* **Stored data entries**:
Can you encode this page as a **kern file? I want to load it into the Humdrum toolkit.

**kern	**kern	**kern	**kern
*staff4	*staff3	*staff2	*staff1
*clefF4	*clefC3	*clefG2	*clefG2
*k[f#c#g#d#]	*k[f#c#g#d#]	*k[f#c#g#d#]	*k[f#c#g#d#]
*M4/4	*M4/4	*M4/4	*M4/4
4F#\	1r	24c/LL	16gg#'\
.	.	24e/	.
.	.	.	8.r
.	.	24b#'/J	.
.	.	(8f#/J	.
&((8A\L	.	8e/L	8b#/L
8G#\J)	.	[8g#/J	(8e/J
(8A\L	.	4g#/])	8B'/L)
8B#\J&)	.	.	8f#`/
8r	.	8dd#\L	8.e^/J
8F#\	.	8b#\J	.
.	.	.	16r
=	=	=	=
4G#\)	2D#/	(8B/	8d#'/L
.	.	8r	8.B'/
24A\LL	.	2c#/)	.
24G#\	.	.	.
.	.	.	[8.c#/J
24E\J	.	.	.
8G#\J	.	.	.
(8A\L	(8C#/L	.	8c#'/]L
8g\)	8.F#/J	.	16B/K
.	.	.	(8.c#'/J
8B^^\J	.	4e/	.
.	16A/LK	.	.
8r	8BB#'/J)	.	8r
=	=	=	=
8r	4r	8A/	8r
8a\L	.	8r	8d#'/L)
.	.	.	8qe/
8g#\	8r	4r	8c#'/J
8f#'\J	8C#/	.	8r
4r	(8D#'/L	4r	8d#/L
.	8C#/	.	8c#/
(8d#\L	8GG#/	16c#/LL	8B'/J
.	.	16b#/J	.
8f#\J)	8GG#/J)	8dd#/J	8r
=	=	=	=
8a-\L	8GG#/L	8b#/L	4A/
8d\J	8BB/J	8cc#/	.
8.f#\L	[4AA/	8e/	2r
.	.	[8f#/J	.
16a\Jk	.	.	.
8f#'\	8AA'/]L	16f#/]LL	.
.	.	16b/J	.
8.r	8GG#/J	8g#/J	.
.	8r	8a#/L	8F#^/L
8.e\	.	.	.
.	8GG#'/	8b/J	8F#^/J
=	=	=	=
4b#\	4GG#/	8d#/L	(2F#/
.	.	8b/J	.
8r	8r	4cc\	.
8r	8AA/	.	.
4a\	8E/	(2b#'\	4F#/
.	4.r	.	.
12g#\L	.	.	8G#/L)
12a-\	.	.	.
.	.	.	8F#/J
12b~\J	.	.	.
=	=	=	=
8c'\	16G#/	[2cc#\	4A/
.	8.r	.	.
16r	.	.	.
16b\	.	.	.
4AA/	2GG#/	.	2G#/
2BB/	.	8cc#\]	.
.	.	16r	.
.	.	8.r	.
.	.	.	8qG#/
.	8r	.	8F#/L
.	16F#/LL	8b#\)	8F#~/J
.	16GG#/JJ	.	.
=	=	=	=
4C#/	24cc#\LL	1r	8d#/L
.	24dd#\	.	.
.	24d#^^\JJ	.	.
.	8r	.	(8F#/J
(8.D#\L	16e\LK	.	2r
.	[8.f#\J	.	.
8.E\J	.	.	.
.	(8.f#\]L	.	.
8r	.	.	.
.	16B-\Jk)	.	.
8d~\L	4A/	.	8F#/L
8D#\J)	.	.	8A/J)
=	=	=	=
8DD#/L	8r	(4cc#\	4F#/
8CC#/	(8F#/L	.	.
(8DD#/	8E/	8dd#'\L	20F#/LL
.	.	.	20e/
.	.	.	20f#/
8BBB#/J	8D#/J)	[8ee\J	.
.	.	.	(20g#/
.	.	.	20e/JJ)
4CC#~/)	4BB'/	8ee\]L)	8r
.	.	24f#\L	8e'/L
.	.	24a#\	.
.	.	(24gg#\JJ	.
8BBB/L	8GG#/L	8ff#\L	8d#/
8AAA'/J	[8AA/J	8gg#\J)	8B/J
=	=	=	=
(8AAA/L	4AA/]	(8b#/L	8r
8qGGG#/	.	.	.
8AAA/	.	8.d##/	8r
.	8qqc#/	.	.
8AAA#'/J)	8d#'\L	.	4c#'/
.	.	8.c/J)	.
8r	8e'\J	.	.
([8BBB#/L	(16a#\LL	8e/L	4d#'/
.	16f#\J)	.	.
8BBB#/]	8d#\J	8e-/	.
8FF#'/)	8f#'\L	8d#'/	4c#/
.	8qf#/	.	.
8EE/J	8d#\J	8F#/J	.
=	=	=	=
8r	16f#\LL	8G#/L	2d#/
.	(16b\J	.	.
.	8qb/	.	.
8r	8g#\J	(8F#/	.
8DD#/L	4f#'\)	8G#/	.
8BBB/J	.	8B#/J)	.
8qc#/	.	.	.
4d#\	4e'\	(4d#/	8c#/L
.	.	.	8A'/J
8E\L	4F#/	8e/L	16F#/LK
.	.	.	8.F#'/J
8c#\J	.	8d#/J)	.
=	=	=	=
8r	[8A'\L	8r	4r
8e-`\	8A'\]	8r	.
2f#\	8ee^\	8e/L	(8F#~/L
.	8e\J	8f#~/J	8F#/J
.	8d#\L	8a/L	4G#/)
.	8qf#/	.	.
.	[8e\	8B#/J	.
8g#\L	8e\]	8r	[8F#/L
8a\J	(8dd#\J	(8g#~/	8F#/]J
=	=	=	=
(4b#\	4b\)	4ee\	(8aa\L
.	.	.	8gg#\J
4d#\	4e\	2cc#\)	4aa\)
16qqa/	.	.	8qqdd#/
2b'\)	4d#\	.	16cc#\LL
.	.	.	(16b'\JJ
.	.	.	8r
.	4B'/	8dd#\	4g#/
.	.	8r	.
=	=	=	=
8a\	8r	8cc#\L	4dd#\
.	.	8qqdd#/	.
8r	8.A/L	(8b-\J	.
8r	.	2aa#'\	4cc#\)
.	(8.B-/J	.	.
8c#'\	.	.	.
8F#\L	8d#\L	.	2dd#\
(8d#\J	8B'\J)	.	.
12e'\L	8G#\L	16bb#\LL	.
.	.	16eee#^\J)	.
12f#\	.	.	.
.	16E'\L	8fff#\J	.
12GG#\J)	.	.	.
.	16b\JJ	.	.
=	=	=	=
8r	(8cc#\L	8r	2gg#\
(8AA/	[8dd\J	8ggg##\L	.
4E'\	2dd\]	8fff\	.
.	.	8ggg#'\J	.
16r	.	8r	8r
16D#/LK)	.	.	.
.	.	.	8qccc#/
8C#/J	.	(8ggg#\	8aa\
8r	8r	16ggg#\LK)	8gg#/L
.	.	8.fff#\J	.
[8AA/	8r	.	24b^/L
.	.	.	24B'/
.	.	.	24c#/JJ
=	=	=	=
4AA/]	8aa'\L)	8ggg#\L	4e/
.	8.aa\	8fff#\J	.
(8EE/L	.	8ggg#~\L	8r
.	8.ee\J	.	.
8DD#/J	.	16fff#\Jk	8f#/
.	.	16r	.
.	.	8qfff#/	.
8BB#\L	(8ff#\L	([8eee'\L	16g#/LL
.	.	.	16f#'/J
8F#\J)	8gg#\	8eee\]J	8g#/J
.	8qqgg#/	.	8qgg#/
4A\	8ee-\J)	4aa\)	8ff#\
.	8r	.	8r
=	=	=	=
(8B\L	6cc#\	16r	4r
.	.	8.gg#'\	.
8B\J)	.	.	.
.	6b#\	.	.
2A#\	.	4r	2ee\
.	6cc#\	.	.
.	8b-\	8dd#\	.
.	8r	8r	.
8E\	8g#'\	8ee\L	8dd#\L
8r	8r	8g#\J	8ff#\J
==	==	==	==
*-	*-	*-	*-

* **What you will do**: Return every line above that contains the string "kern", copying each such line in full.

* **Written answer**:
Can you encode this page as a **kern file? I want to load it into the Humdrum toolkit.
**kern	**kern	**kern	**kern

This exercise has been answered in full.